*Object count change data*:
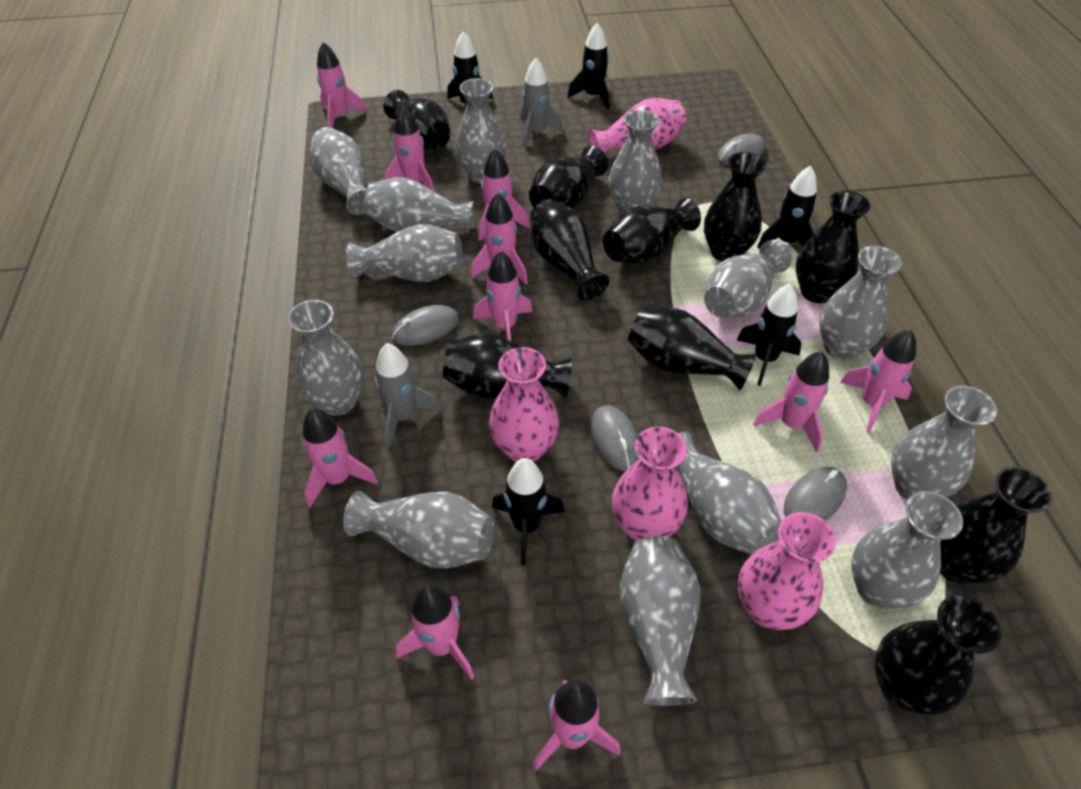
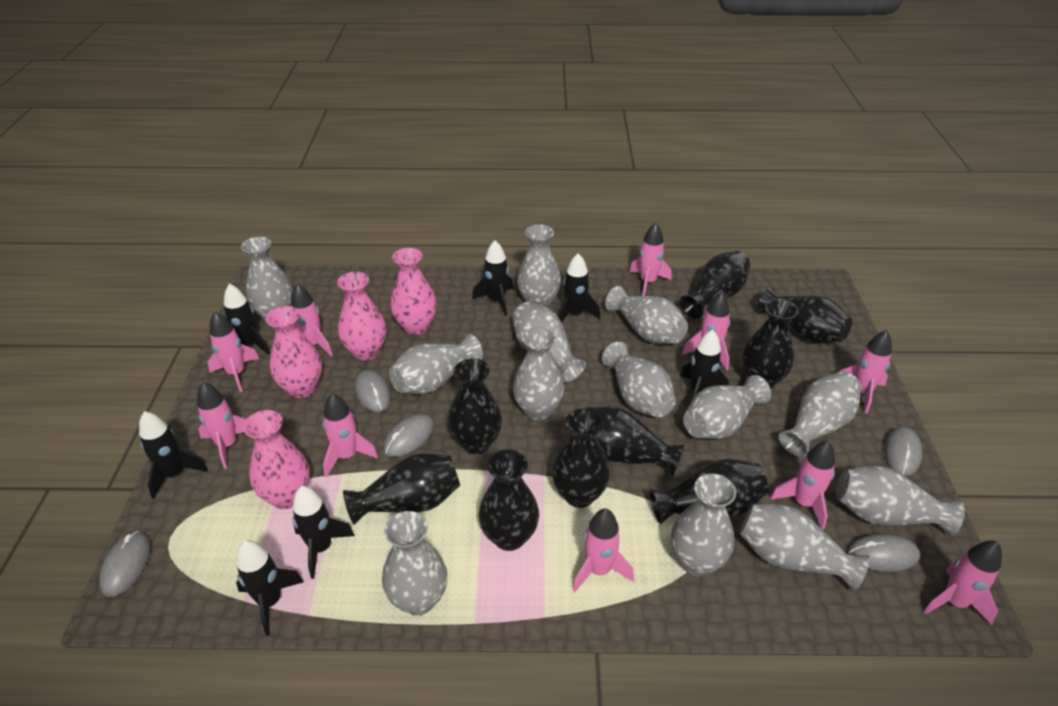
black rocket: 5 -> 7
black vase: 10 -> 9
grey mouse: 4 -> 5
grey rocket: 2 -> 0

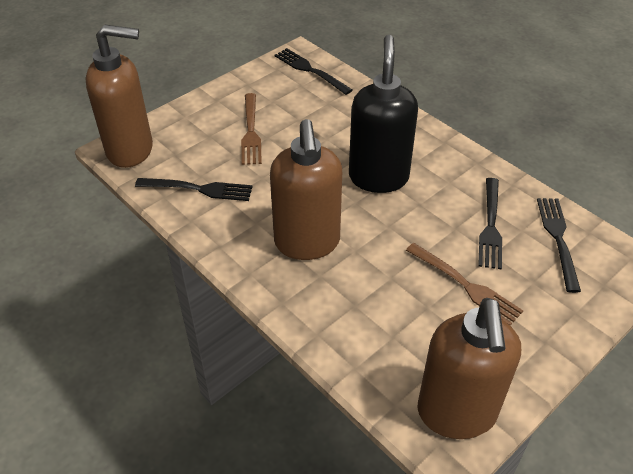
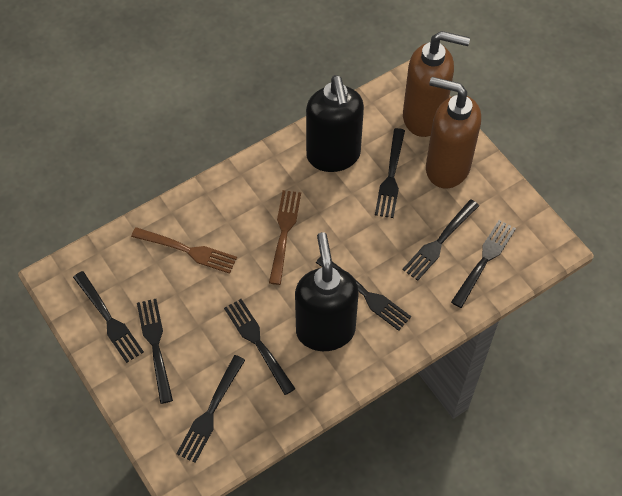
black fork: 4 -> 8
black soap dispenser: 1 -> 2
brown soap dispenser: 3 -> 2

*Request*: Which of the lines in the data contain the string "black"? Return each one.

*Written solution*:
black rocket: 5 -> 7
black vase: 10 -> 9
black fork: 4 -> 8
black soap dispenser: 1 -> 2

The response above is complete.